▶ ACTION ITEM
Write out every line of the data below exactly as given.

--- START ---

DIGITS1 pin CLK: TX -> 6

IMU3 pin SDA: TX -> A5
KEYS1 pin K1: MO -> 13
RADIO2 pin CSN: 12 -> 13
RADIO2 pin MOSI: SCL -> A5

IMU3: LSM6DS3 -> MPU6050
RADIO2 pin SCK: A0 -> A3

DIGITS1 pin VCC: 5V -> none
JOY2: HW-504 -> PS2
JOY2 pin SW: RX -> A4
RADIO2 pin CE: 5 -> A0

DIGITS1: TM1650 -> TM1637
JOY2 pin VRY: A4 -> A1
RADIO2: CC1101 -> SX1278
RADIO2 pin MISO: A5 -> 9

--- END ---

▶ ANSWER TO THIS EXERCISE
DIGITS1 pin CLK: TX -> 6

IMU3 pin SDA: TX -> A5
KEYS1 pin K1: MO -> 13
RADIO2 pin CSN: 12 -> 13
RADIO2 pin MOSI: SCL -> A5

IMU3: LSM6DS3 -> MPU6050
RADIO2 pin SCK: A0 -> A3

DIGITS1 pin VCC: 5V -> none
JOY2: HW-504 -> PS2
JOY2 pin SW: RX -> A4
RADIO2 pin CE: 5 -> A0

DIGITS1: TM1650 -> TM1637
JOY2 pin VRY: A4 -> A1
RADIO2: CC1101 -> SX1278
RADIO2 pin MISO: A5 -> 9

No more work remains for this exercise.